Short task
Rewrite the listing below with every "top-left" changed to "upper-left" and nothing else altered. Leave the pictures out of your version.
══ Given data ══
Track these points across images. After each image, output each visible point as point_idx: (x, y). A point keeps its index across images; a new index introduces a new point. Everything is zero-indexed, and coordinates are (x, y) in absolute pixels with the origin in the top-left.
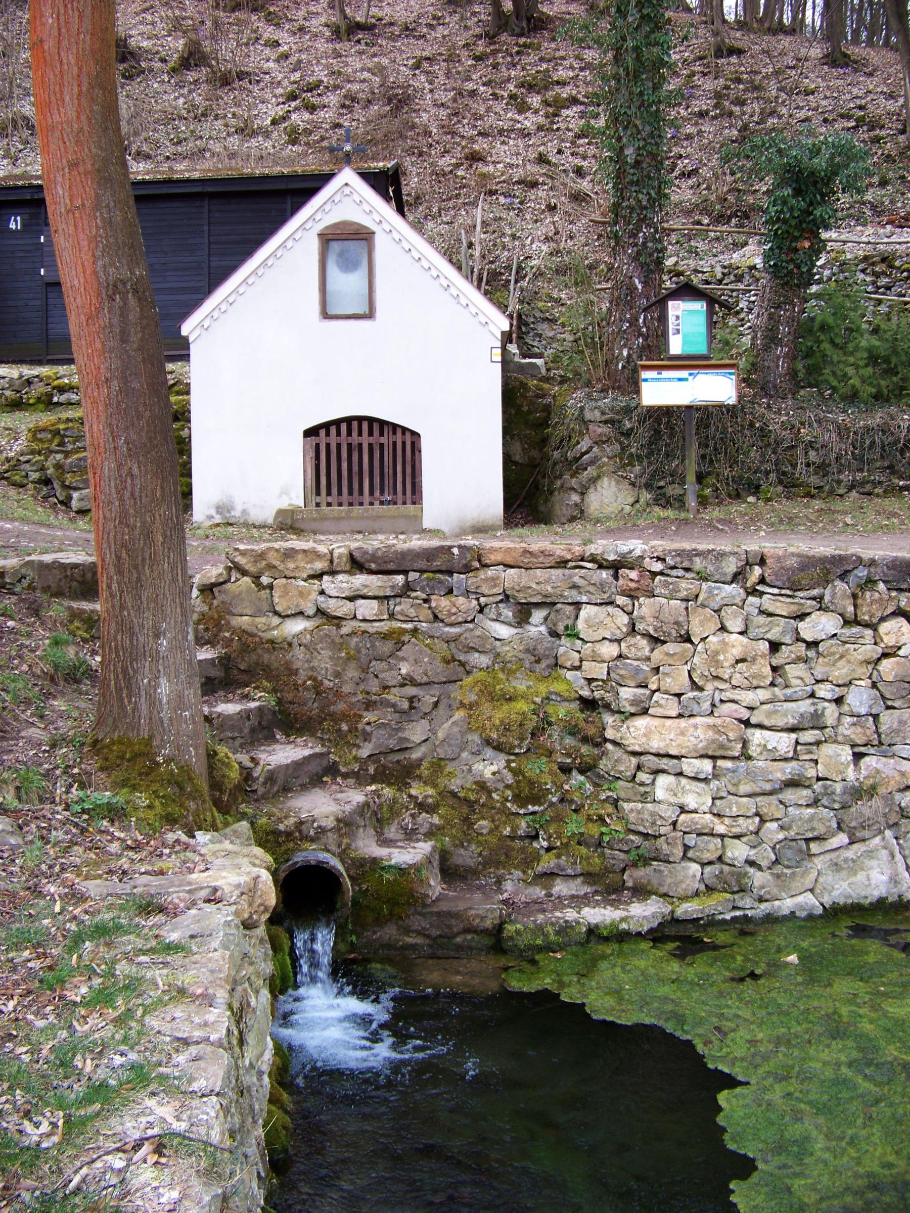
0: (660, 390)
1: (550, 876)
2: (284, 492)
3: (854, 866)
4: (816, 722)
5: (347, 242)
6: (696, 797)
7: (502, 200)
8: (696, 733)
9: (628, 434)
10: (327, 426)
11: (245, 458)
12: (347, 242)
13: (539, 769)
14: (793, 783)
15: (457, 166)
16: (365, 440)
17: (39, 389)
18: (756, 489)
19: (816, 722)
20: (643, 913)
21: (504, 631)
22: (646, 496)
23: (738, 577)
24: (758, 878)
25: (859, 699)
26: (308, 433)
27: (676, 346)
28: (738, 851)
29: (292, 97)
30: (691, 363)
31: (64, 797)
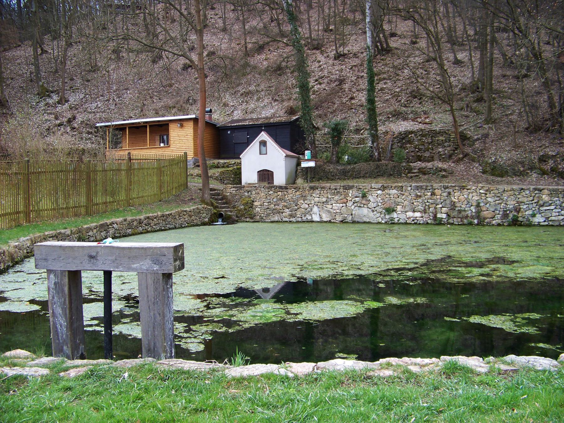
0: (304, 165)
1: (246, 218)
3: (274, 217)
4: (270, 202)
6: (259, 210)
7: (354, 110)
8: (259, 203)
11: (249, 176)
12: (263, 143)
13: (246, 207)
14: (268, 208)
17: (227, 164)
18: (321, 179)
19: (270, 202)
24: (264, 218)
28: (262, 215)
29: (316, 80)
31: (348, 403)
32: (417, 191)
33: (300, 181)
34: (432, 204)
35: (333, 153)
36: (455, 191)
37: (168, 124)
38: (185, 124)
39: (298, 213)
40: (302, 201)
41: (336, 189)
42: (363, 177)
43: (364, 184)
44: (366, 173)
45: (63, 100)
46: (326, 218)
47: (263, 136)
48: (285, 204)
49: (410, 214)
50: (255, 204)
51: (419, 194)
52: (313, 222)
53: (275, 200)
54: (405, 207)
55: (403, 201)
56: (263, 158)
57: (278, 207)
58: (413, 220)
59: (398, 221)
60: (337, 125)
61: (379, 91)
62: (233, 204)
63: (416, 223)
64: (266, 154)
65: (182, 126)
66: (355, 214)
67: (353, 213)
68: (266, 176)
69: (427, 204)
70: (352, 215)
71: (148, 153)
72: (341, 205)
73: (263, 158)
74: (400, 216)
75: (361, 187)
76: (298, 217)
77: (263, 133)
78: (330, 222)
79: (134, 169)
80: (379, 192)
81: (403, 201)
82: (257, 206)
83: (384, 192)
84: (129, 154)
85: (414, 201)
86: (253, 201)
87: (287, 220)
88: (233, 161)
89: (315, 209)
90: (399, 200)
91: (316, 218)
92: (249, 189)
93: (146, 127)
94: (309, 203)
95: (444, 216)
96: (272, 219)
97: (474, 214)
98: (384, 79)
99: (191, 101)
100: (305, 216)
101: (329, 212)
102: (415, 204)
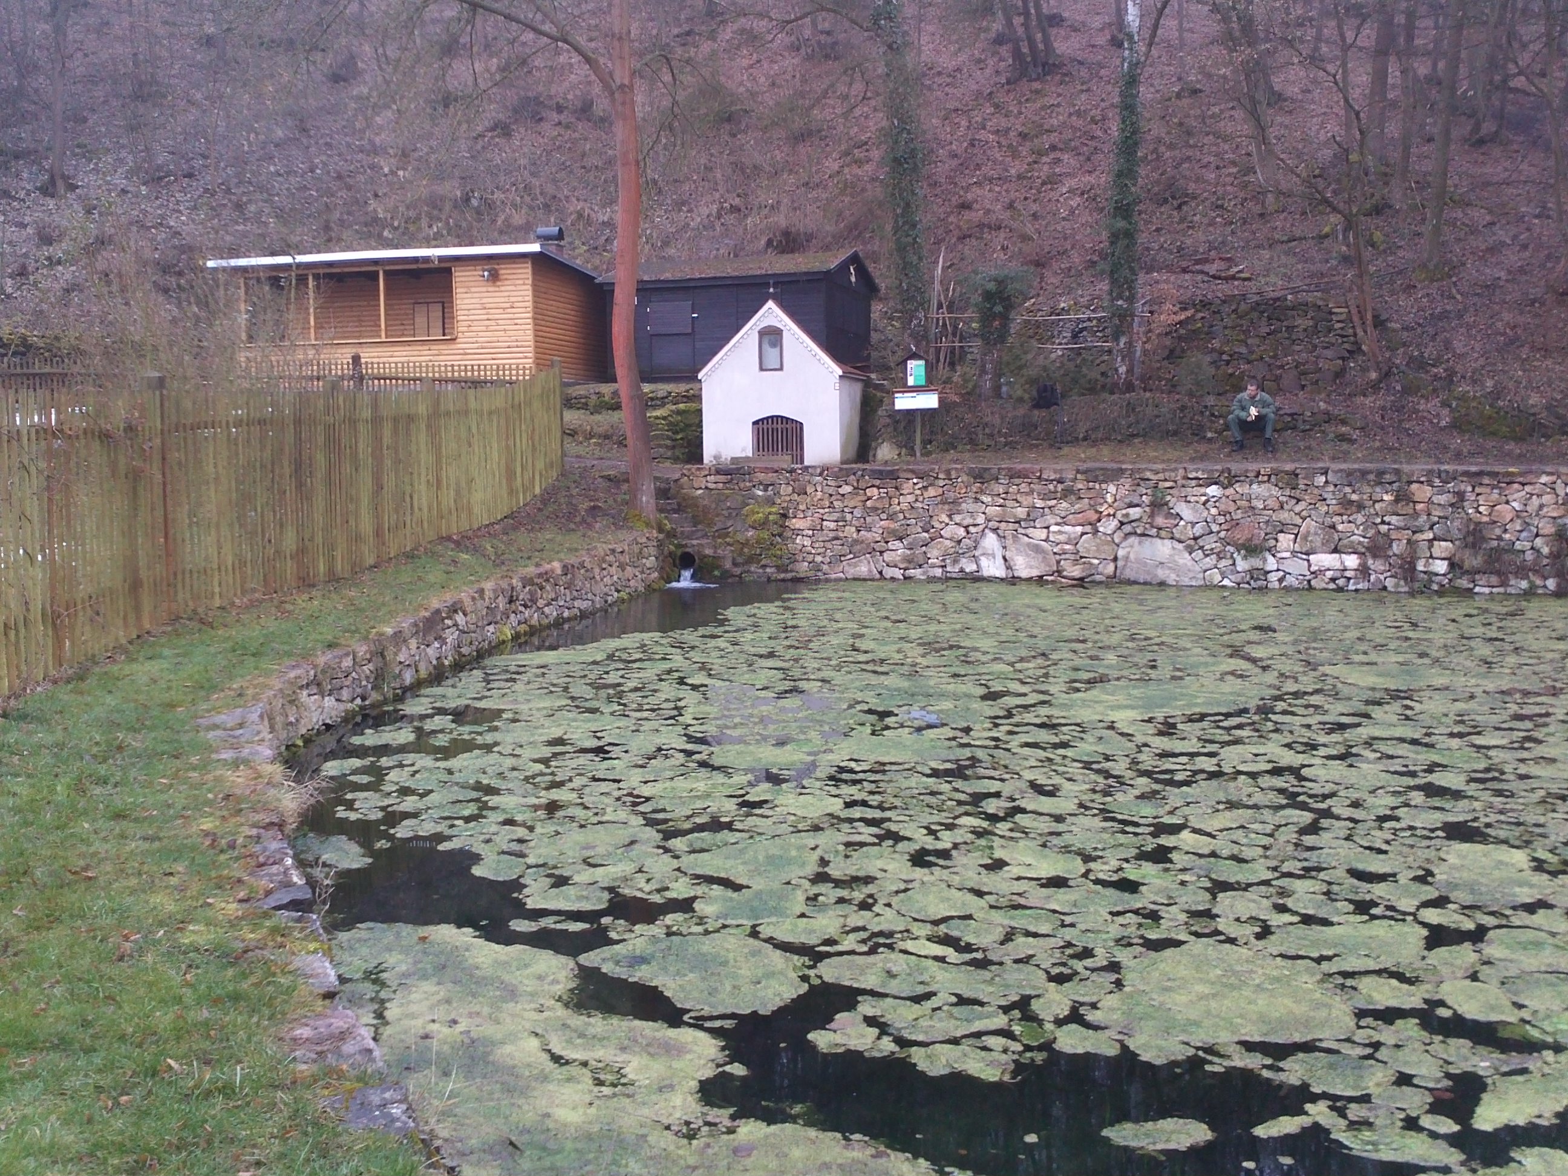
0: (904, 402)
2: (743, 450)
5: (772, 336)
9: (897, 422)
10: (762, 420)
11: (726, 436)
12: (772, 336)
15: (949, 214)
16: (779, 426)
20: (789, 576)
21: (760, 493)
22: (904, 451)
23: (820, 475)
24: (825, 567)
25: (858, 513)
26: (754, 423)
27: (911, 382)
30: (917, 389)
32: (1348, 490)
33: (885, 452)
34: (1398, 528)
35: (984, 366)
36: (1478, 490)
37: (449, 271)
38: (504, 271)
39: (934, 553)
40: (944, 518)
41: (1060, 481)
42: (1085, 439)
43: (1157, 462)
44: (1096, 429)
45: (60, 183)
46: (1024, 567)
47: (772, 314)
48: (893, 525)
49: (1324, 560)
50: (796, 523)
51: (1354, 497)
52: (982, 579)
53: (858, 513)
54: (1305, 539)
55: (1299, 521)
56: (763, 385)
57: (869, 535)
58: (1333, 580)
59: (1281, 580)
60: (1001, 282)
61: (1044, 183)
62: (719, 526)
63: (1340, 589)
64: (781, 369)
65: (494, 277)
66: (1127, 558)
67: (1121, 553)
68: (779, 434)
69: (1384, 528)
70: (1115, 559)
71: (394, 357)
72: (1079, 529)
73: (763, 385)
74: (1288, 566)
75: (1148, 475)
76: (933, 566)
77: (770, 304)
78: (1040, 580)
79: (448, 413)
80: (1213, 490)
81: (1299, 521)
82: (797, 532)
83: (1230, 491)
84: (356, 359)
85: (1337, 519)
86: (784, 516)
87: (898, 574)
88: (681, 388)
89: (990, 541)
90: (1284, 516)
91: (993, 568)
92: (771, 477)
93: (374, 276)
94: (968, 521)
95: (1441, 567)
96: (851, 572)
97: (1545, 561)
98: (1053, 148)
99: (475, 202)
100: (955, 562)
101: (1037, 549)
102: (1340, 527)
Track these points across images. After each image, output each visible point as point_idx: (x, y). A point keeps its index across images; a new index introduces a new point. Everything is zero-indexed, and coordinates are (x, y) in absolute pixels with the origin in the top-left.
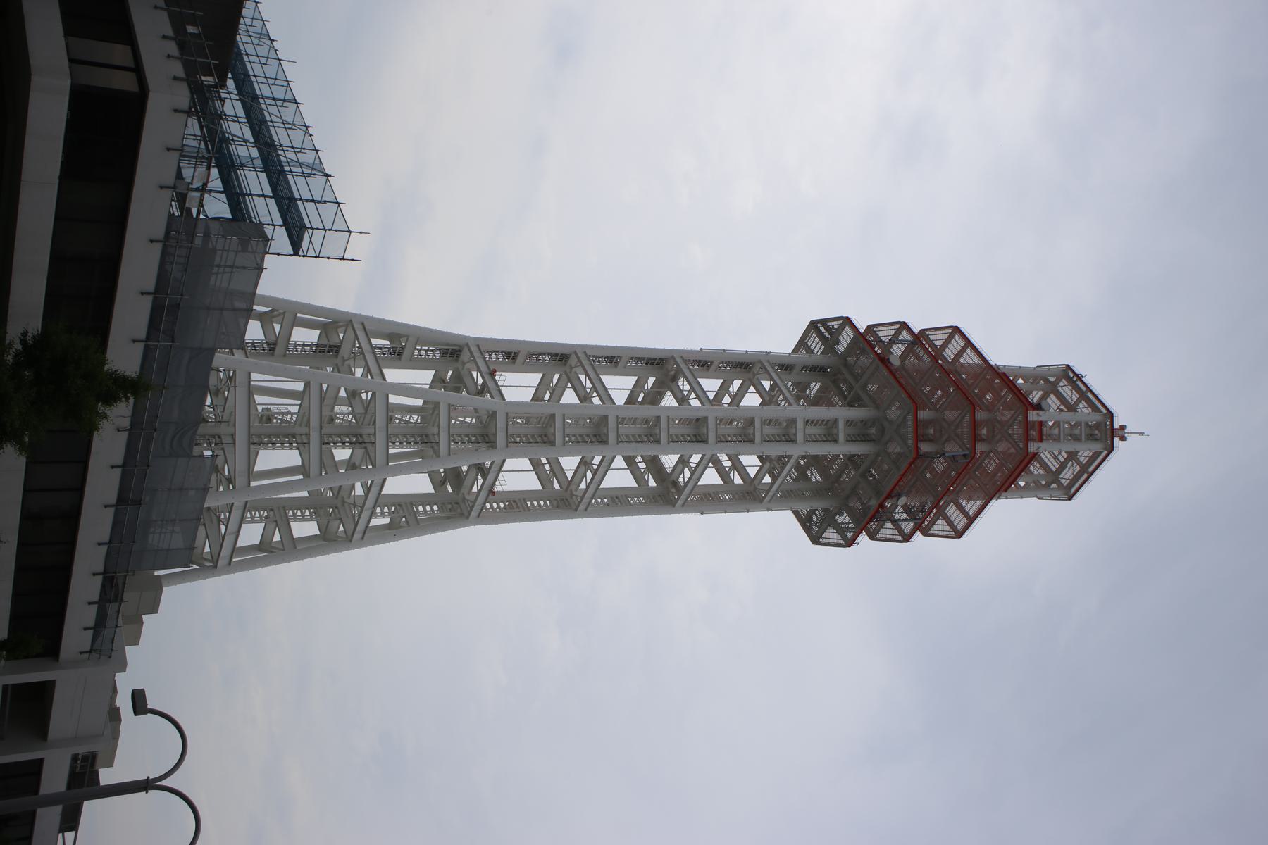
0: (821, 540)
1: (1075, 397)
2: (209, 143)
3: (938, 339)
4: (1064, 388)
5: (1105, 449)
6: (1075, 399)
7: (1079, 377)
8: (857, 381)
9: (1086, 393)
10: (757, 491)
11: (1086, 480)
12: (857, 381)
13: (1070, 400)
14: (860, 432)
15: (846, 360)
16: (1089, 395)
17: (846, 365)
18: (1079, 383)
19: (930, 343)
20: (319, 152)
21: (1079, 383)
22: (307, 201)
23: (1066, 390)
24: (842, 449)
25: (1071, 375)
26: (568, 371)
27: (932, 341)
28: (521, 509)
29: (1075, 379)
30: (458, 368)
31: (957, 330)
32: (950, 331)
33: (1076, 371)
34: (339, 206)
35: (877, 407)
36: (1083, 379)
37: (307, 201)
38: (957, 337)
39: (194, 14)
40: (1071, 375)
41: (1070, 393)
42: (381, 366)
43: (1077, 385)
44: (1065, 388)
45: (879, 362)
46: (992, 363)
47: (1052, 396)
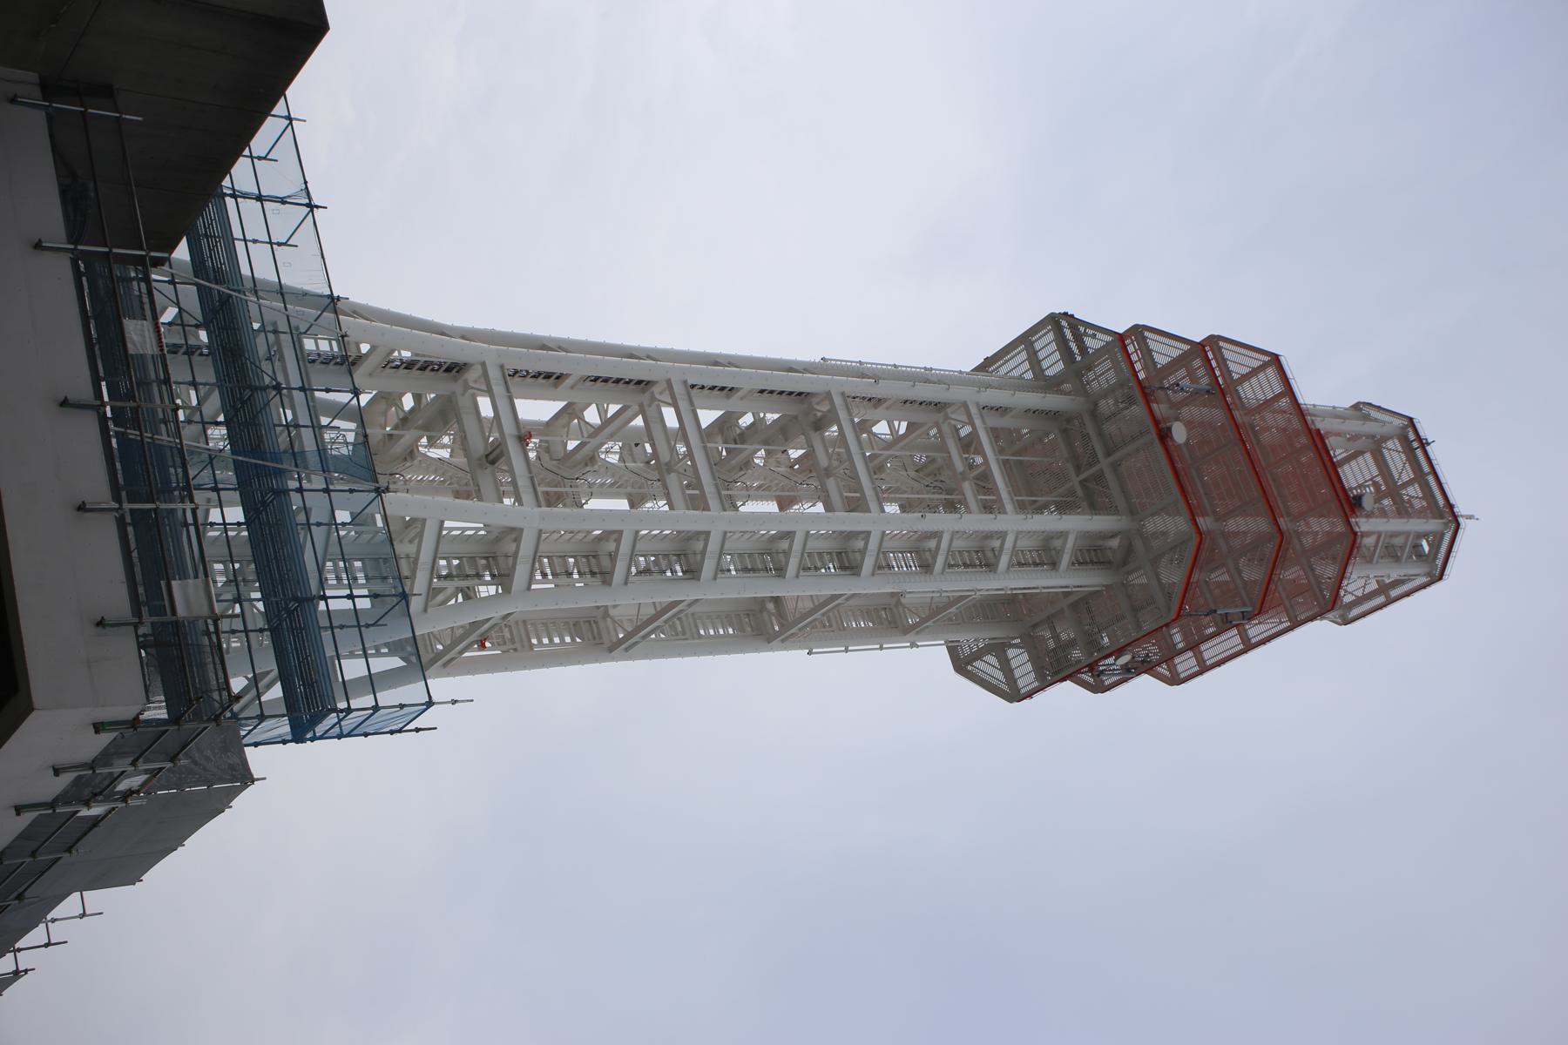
═══
Output
Track these points across images. After each image, output each visible point as point_idx: (x, y). A point keeps its index across images; a new index introduces a new point. Everything is zero-indexed, and coordinates are (x, y) in absolute pixels with the origin in the upper-left.
0: (660, 390)
1: (550, 876)
2: (284, 492)
3: (854, 866)
4: (816, 722)
5: (347, 242)
6: (696, 797)
7: (502, 200)
8: (696, 733)
9: (628, 434)
10: (327, 426)
11: (245, 458)
12: (347, 242)
13: (539, 769)
14: (793, 783)
15: (457, 166)
16: (365, 440)
17: (39, 389)
18: (756, 489)
19: (816, 722)
20: (643, 913)
21: (504, 631)
22: (646, 496)
23: (738, 577)
24: (758, 878)
25: (859, 699)
26: (308, 433)
27: (676, 346)
28: (738, 851)
29: (292, 97)
30: (691, 363)
31: (64, 797)
0: (304, 165)
1: (246, 218)
3: (274, 217)
4: (270, 202)
6: (259, 210)
7: (354, 110)
8: (259, 203)
11: (249, 176)
12: (263, 143)
13: (246, 207)
14: (268, 208)
17: (227, 164)
18: (321, 179)
19: (270, 202)
24: (264, 218)
28: (262, 215)
29: (316, 80)
31: (348, 403)
32: (417, 191)
33: (300, 181)
34: (432, 204)
35: (333, 153)
36: (455, 191)
37: (168, 124)
38: (185, 124)
39: (298, 213)
40: (302, 201)
41: (336, 189)
42: (363, 177)
43: (364, 184)
44: (366, 173)
45: (63, 100)
46: (326, 218)
47: (263, 136)
48: (285, 204)
49: (410, 214)
50: (255, 204)
51: (419, 194)
52: (313, 222)
53: (275, 200)
54: (405, 207)
55: (403, 201)
56: (263, 158)
57: (278, 207)
58: (413, 220)
59: (398, 221)
60: (337, 125)
61: (379, 91)
62: (233, 204)
63: (416, 223)
64: (266, 154)
65: (182, 126)
66: (355, 214)
67: (353, 213)
68: (266, 176)
69: (427, 204)
70: (352, 215)
71: (148, 153)
72: (341, 205)
73: (263, 158)
74: (400, 216)
75: (361, 187)
76: (298, 217)
77: (263, 133)
78: (330, 222)
79: (134, 169)
80: (379, 192)
81: (403, 201)
82: (257, 206)
83: (384, 192)
84: (129, 154)
85: (414, 201)
86: (253, 201)
87: (287, 220)
88: (233, 161)
89: (315, 209)
90: (399, 200)
91: (316, 218)
92: (249, 189)
93: (146, 127)
94: (309, 203)
95: (444, 216)
96: (272, 219)
97: (474, 214)
98: (384, 79)
99: (191, 101)
100: (305, 216)
101: (329, 212)
102: (415, 204)
0: (904, 402)
2: (743, 450)
5: (772, 336)
9: (897, 422)
10: (762, 420)
11: (726, 436)
12: (772, 336)
15: (949, 214)
16: (779, 426)
20: (789, 576)
21: (760, 493)
22: (904, 451)
23: (820, 475)
24: (825, 567)
25: (858, 513)
26: (754, 423)
27: (911, 382)
30: (917, 389)
32: (1348, 490)
33: (885, 452)
34: (1398, 528)
35: (984, 366)
36: (1478, 490)
37: (449, 271)
38: (504, 271)
39: (934, 553)
40: (944, 518)
41: (1060, 481)
42: (1085, 439)
43: (1157, 462)
44: (1096, 429)
45: (60, 183)
46: (1024, 567)
47: (772, 314)
48: (893, 525)
49: (1324, 560)
50: (796, 523)
51: (1354, 497)
52: (982, 579)
53: (858, 513)
54: (1305, 539)
55: (1299, 521)
56: (763, 385)
57: (869, 535)
58: (1333, 580)
59: (1281, 580)
60: (1001, 282)
61: (1044, 183)
62: (719, 526)
63: (1340, 589)
64: (781, 369)
65: (494, 277)
66: (1127, 558)
67: (1121, 553)
68: (779, 434)
69: (1384, 528)
70: (1115, 559)
71: (394, 357)
72: (1079, 529)
73: (763, 385)
74: (1288, 566)
75: (1148, 475)
76: (933, 566)
77: (770, 304)
78: (1040, 580)
79: (448, 413)
80: (1213, 490)
81: (1299, 521)
82: (797, 532)
83: (1230, 491)
84: (356, 359)
85: (1337, 519)
86: (784, 516)
87: (898, 574)
88: (681, 388)
89: (990, 541)
90: (1284, 516)
91: (993, 568)
92: (771, 477)
93: (374, 276)
94: (968, 521)
95: (1441, 567)
96: (851, 572)
97: (1545, 561)
98: (1053, 148)
99: (475, 202)
100: (955, 562)
101: (1037, 549)
102: (1340, 527)
Track these points across images. After each image, output each visible point as point_idx: (x, y). A point keeps its index across images; a new index introduces a new point. Everything is zero-indexed, and coordinates are (x, y) in absolute pixels with the origin in the upper-left.
0: (821, 540)
1: (1075, 397)
2: (209, 143)
3: (938, 339)
4: (1064, 388)
5: (1105, 449)
6: (1075, 399)
7: (1079, 377)
8: (857, 381)
9: (1086, 393)
10: (757, 491)
11: (1086, 480)
12: (857, 381)
13: (1070, 400)
14: (860, 432)
15: (846, 360)
16: (1089, 395)
17: (846, 365)
18: (1079, 383)
19: (930, 343)
20: (319, 152)
21: (1079, 383)
22: (307, 201)
23: (1066, 390)
24: (842, 449)
25: (1071, 375)
26: (568, 371)
27: (932, 341)
28: (521, 509)
29: (1075, 379)
30: (458, 368)
31: (957, 330)
32: (950, 331)
33: (1076, 371)
34: (339, 206)
35: (877, 407)
36: (1083, 379)
37: (307, 201)
38: (957, 337)
39: (194, 14)
40: (1071, 375)
41: (1070, 393)
42: (381, 366)
43: (1077, 385)
44: (1065, 388)
45: (879, 362)
46: (992, 363)
47: (1052, 396)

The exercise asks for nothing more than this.